__Given task__
Report every line of the items below that contains the string "pizz". Matching is case-sensitive.

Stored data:

########

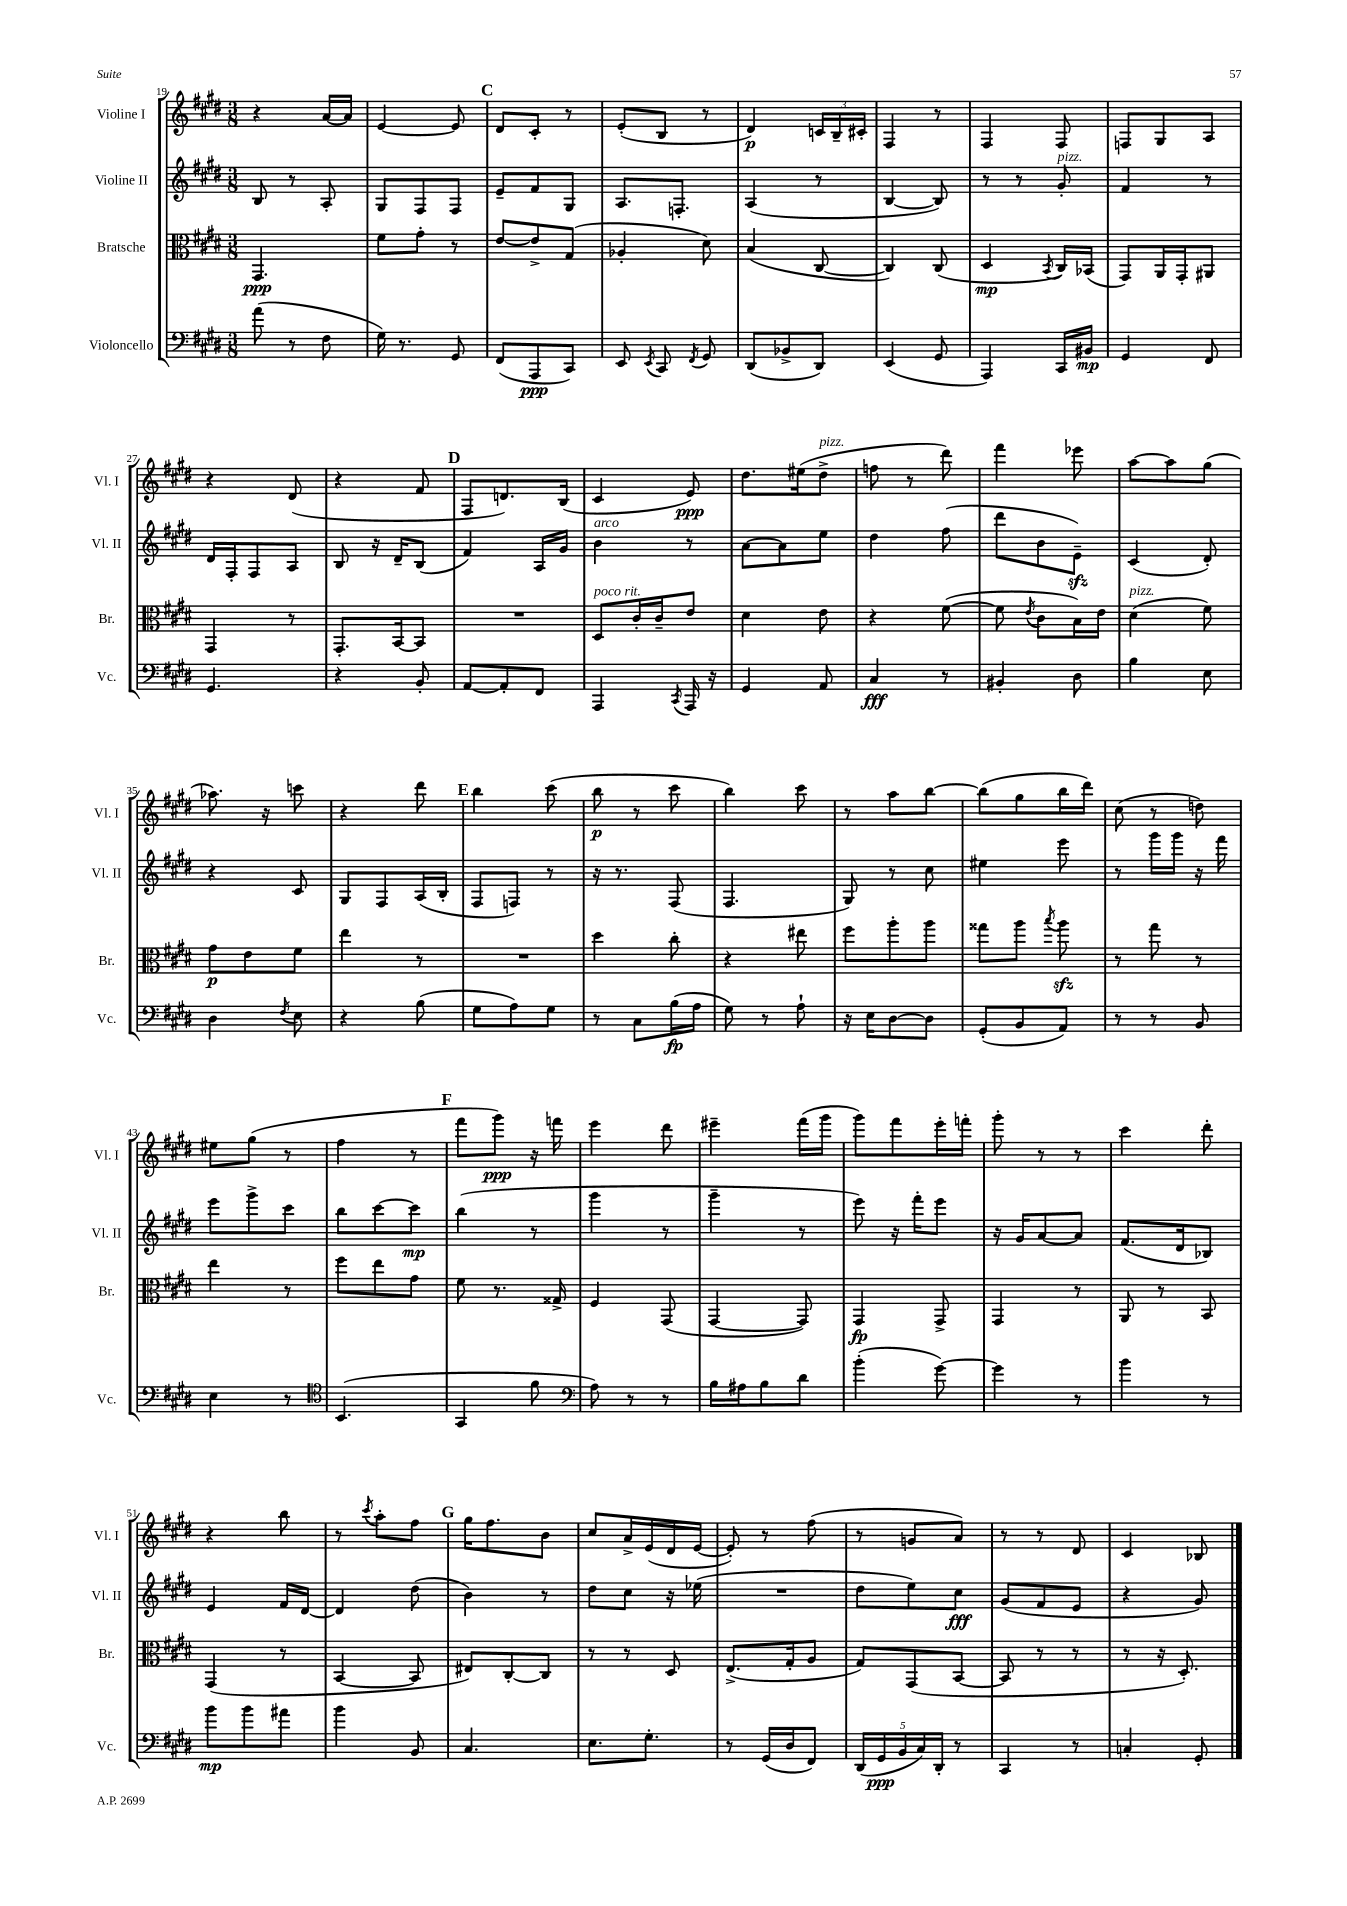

**kern	**dynam	**kern	**dynam	**kern	**dynam	**kern	**dynam
*part4	*part4	*part3	*part3	*part2	*part2	*part1	*part1
*staff4	*staff4	*staff3	*staff3	*staff2	*staff2	*staff1	*staff1
*I"Violoncello	*	*I"Bratsche	*	*I"Violine II	*	*I"Violine I	*
*I'Vc.	*	*I'Br.	*	*I'Vl. II	*	*I'Vl. I	*
*clefF4	*	*clefC3	*	*clefG2	*	*clefG2	*
*k[f#c#g#d#]	*	*k[f#c#g#d#]	*	*k[f#c#g#d#]	*	*k[f#c#g#d#]	*
*M3/8	*	*M3/8	*	*M3/8	*	*M3/8	*
=19	=19	=19	=19	=19	=19	=19	=19
(8a\	.	4.GG#/	ppp	8B/	.	4r	.
8r	.	.	.	8r	.	.	.
8F#\	.	.	.	8A'/	.	[16a/LL	.
.	.	.	.	.	.	16a/JJ]	.
=20	=20	=20	=20	=20	=20	=20	=20
16G#\)	.	8f#\L	.	8G#/L	.	[4e/	.
8.r	.	.	.	.	.	.	.
.	.	8g#'\J	.	8F#/	.	.	.
8GG#/	.	8r	.	8F#/J	.	8e/]	.
!!LO:REH:place=s1:t=C
=21	=21	=21	=21	=21	=21	=21	=21
(8FF#/L	.	[8e/L	.	8e~/L	.	8d#/L	.
8AAA/	ppp	8e^/]	.	8f#/	.	8c#'/J	.
8CC#/J)	.	(8G#/J	.	8G#/J	.	8r	.
=22	=22	=22	=22	=22	=22	=22	=22
8EE/	.	4A-X'/	.	8.A/L	.	(8e'/L	.
8qEE/	.	.	.	.	.	.	.
8CC#/	.	.	.	.	.	8B/J	.
.	.	.	.	8.Fn'/J	.	.	.
8qFF#/	.	.	.	.	.	.	.
8GG#/	.	8d#\)	.	.	.	8r	.
=23	=23	=23	=23	=23	=23	=23	=23
(8DD#/L	.	(4B/	.	(4A/	.	4d#/)	p
8BB-X^/	.	.	.	.	.	.	.
8DD#/J)	.	[8C#/	.	8r	.	24cn/LL	.
.	.	.	.	.	.	24B~/	.
.	.	.	.	.	.	24c#X'/JJ	.
=24	=24	=24	=24	=24	=24	=24	=24
(4EE/	.	4C#/])	.	[4B/	.	4F#/	.
8GG#/	.	(8C#/	.	8B/])	.	8r	.
=25	=25	=25	=25	=25	=25	=25	=25
4AAA/)	.	4D#/	mp	8r	.	4F#/	.
.	.	.	.	8r	.	.	.
.	.	8qBB/	.	.	.	.	.
!	!	!	!	!LO:TX:a:i:t=pizz.	!	!	!
16CC#/LL	.	16C#/LL)	.	8g#'/	.	8F#/	.
16BB#X/JJ	mp	(16BB-X/JJ	.	.	.	.	.
=26	=26	=26	=26	=26	=26	=26	=26
4GG#/	.	8GG#/L)	.	4f#/	.	8Fn/L	.
.	.	16AA/L	.	.	.	8G#/	.
.	.	16GG#'/J	.	.	.	.	.
8FF#/	.	8AA#X/J	.	8r	.	8A/J	.
!!LO:LB:g=z
=27	=27	=27	=27	=27	=27	=27	=27
4.GG#/	.	4GG#/	.	16d#/LL	.	4r	.
.	.	.	.	16F#'/J	.	.	.
.	.	.	.	8F#/	.	.	.
.	.	8r	.	8A/J	.	(8d#/	.
=28	=28	=28	=28	=28	=28	=28	=28
4r	.	8.GG#'/L	.	8B/	.	4r	.
.	.	.	.	16r	.	.	.
.	.	[16BB/k	.	16d#~/KL	.	.	.
8BB'/	.	8BB/J]	.	(8B/J	.	8f#/	.
!!LO:REH:place=s1:t=D
=29	=29	=29	=29	=29	=29	=29	=29
[8AA/L	.	4.r	.	4f#/)	.	8F#/L	.
8AA'/]	.	.	.	.	.	8.dn/)	.
8FF#/J	.	.	.	16A/LL	.	.	.
.	.	.	.	16g#/JJ	.	(16B/Jk	.
=30	=30	=30	=30	=30	=30	=30	=30
!	!	!	!	!LO:TX:a:i:t=arco	!	!	!
!	!	!LO:TX:a:i:t=poco rit.	!	!	!	!	!
4AAA/	.	8D#/L	.	4b\	.	4c#/	.
.	.	16c#'/L	.	.	.	.	.
.	.	16c#~/J	.	.	.	.	.
8qCC#/	.	.	.	.	.	.	.
16AAA/	.	8e/J	.	8r	.	8e/)	ppp
16r	.	.	.	.	.	.	.
=31	=31	=31	=31	=31	=31	=31	=31
4GG#/	.	4d#\	.	[8a\L	.	8.dd#\L	.
.	.	.	.	8a\]	.	.	.
.	.	.	.	.	.	(16ee#X\k	.
!	!	!	!	!	!	!LO:TX:a:i:t=pizz.	!
8AA/	.	8e\	.	8ee\J	.	8dd#^\J	.
=32	=32	=32	=32	=32	=32	=32	=32
4C#/	fff	4r	.	4dd#\	.	8ffn\	.
.	.	.	.	.	.	8r	.
8r	.	([8f#\	.	(8ff#\	.	8ddd#\)	.
=33	=33	=33	=33	=33	=33	=33	=33
4BB#X'/	.	8f#\]	.	8ddd#\L	.	4fff#\	.
.	.	8qe/	.	.	.	.	.
.	.	8c#\L	.	8b\	.	.	.
8D#\	.	16B\L)	.	8ezz~\J)	.	8eee-X\	.
.	.	16e\JJ	.	.	.	.	.
=34	=34	=34	=34	=34	=34	=34	=34
!	!	!LO:TX:a:i:t=pizz.	!	!	!	!	!
4B\	.	(4d#\	.	(4c#/	.	[8aa\L	.
.	.	.	.	.	.	8aa\]	.
8E\	.	8f#\)	.	8d#'/)	.	(8gg#\J	.
!!LO:LB:g=z
=35	=35	=35	=35	=35	=35	=35	=35
4D#\	.	8g#\L	p	4r	.	8.aa-X\)	.
.	.	8e\	.	.	.	.	.
.	.	.	.	.	.	16r	.
8qF#/	.	.	.	.	.	.	.
8E\	.	8f#\J	.	8c#/	.	8cccn\	.
=36	=36	=36	=36	=36	=36	=36	=36
4r	.	4ee\	.	8G#/L	.	4r	.
.	.	.	.	8F#/	.	.	.
(8B\	.	8r	.	(16A/L	.	8ddd#\	.
.	.	.	.	16B'/JJ	.	.	.
!!LO:REH:place=s1:t=E
=37	=37	=37	=37	=37	=37	=37	=37
8G#\L	.	4.r	.	8F#/L	.	4bb\	.
8A\)	.	.	.	8Fn/J)	.	.	.
8G#\J	.	.	.	8r	.	(8ccc#\	.
=38	=38	=38	=38	=38	=38	=38	=38
8r	.	4dd#\	.	16r	.	8bb\	p
.	.	.	.	8.r	.	.	.
8C#\L	.	.	.	.	.	8r	.
(16B\L	fp	8cc#'\	.	(8F#/	.	8ccc#\	.
16A\JJ	.	.	.	.	.	.	.
=39	=39	=39	=39	=39	=39	=39	=39
8G#\)	.	4r	.	4.F#/	.	4bb\)	.
8r	.	.	.	.	.	.	.
8A`\	.	8ee#X\	.	.	.	8ccc#\	.
=40	=40	=40	=40	=40	=40	=40	=40
16r	.	8ff#\L	.	8G#/)	.	8r	.
16E\KL	.	.	.	.	.	.	.
[8D#\	.	8aa'\	.	8r	.	8aa\L	.
8D#\J]	.	8aa\J	.	8cc#\	.	[8bb\J	.
=41	=41	=41	=41	=41	=41	=41	=41
(8GG#'/L	.	8gg##X\L	.	4ee#X\	.	(8bb\L]	.
8BB/	.	8aa\J	.	.	.	8gg#\	.
.	.	8qbb/	.	.	.	.	.
8AA/J)	.	8aazz\	.	8eee\	.	16bb\L	.
.	.	.	.	.	.	16ddd#\JJ)	.
=42	=42	=42	=42	=42	=42	=42	=42
8r	.	8r	.	8r	.	(8cc#\	.
8r	.	8gg#\	.	16ggg#\LL	.	8r	.
.	.	.	.	16ggg#\JJ	.	.	.
8BB/	.	8r	.	16r	.	8ddn\)	.
.	.	.	.	16fff#\	.	.	.
!!LO:LB:g=z
=43	=43	=43	=43	=43	=43	=43	=43
4E\	.	4ee\	.	8eee\L	.	8ee#X\L	.
.	.	.	.	8ggg#^\	.	(8gg#\J	.
8r	.	8r	.	8ccc#\J	.	8r	.
=44	=44	=44	=44	=44	=44	=44	=44
*clefC4	*	*	*	*	*	*	*
(4.BB/	.	8ff#\L	.	8bb\L	.	4ff#\	.
.	.	8ee\	.	[8ccc#\	.	.	.
.	.	8g#\J	.	8ccc#\J]	mp	8r	.
!!LO:REH:place=s1:t=F
=45	=45	=45	=45	=45	=45	=45	=45
4GG#/	.	8f#\	.	(4bb\	.	8fff#\L	.
.	.	8.r	.	.	.	8ggg#\J)	ppp
8f#\	.	.	.	8r	.	16r	.
.	.	16G##X^/	.	.	.	16fffn\	.
=46	=46	=46	=46	=46	=46	=46	=46
*clefF4	*	*	*	*	*	*	*
8A\)	.	4F#/	.	4ggg#\	.	4eee\	.
8r	.	.	.	.	.	.	.
8r	.	(8GG#/	.	8r	.	8ddd#\	.
=47	=47	=47	=47	=47	=47	=47	=47
16B\LL	.	[4GG#/	.	4ggg#~\	.	4eee#X~\	.
16A#X\J	.	.	.	.	.	.	.
8B\	.	.	.	.	.	.	.
8d#\J	.	8GG#/])	.	8r	.	(16fff#\LL	.
.	.	.	.	.	.	16ggg#\JJ	.
=48	=48	=48	=48	=48	=48	=48	=48
(4b'\	.	4GG#/	fp	8eee\)	.	8ggg#\L)	.
.	.	.	.	16r	.	8fff#\	.
.	.	.	.	16fff#'\KL	.	.	.
[8g#\)	.	8GG#^/	.	8eee\J	.	16eee'\L	.
.	.	.	.	.	.	16fffn'\JJ	.
=49	=49	=49	=49	=49	=49	=49	=49
4g#\]	.	4GG#/	.	16r	.	8ggg#'\	.
.	.	.	.	16g#/KL	.	.	.
.	.	.	.	[8a/	.	8r	.
8r	.	8r	.	8a/J]	.	8r	.
=50	=50	=50	=50	=50	=50	=50	=50
4b\	.	8AA/	.	(8.f#/L	.	4ccc#\	.
.	.	8r	.	.	.	.	.
.	.	.	.	16d#/k	.	.	.
8r	.	8BB/	.	8B-X/J)	.	8ddd#'\	.
!!LO:LB:g=z
=51	=51	=51	=51	=51	=51	=51	=51
8b\L	mp	(4GG#/	.	4e/	.	4r	.
8b\	.	.	.	.	.	.	.
8a#X\J	.	8r	.	16f#/LL	.	8bb\	.
.	.	.	.	[16d#/JJ	.	.	.
=52	=52	=52	=52	=52	=52	=52	=52
4b\	.	[4BB/	.	4d#/]	.	8r	.
.	.	.	.	.	.	8qccc#/	.
.	.	.	.	.	.	8aa'\L	.
8BB/	.	8BB/]	.	(8dd#\	.	8ff#\J	.
!!LO:REH:place=s1:t=G
=53	=53	=53	=53	=53	=53	=53	=53
4.C#/	.	8E#X/L)	.	4b\)	.	16gg#\KL	.
.	.	.	.	.	.	8.ff#\	.
.	.	[8C#'/	.	.	.	.	.
.	.	8C#/J]	.	8r	.	8b\J	.
=54	=54	=54	=54	=54	=54	=54	=54
8.E\L	.	8r	.	8dd#\L	.	8cc#/L	.
.	.	8r	.	8cc#\J	.	16a^/L	.
8.G#'\J	.	.	.	.	.	(16e/	.
.	.	8D#/	.	16r	.	16d#/	.
.	.	.	.	(16ee-X\	.	[16e/JJ	.
=55	=55	=55	=55	=55	=55	=55	=55
8r	.	(8.E^/L	.	4.r	.	8e'/])	.
(16GG#/LL	.	.	.	.	.	8r	.
16D#/J	.	16G#'/k	.	.	.	.	.
8FF#/J)	.	8A/J	.	.	.	(8ff#\	.
=56	=56	=56	=56	=56	=56	=56	=56
(20DD#/LL	.	8G#/L)	.	8dd#\L	.	8r	.
20GG#/	ppp	.	.	.	.	.	.
20BB/	.	.	.	.	.	.	.
.	.	(8GG#/	.	8ee\)	.	8gn/L	.
20C#/)	.	.	.	.	.	.	.
20DD#'/JJ	.	.	.	.	.	.	.
8r	.	[8BB/J	.	8cc#\J	fff	8a/J)	.
=57	=57	=57	=57	=57	=57	=57	=57
4CC#/	.	8BB/]	.	(8g#/L	.	8r	.
.	.	8r	.	8f#/	.	8r	.
8r	.	8r	.	8e/J	.	8d#/	.
=58	=58	=58	=58	=58	=58	=58	=58
4Cn'/	.	8r	.	4r	.	4c#/	.
.	.	16r	.	.	.	.	.
.	.	8.D#'/)	.	.	.	.	.
8GG#'/	.	.	.	8g#/)	.	8B-X/	.
==	==	==	==	==	==	==	==
*-	*-	*-	*-	*-	*-	*-	*-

########

__Answer to the exercise__
!	!	!	!	!LO:TX:a:i:t=pizz.	!	!	!
!	!	!	!	!	!	!LO:TX:a:i:t=pizz.	!
!	!	!LO:TX:a:i:t=pizz.	!	!	!	!	!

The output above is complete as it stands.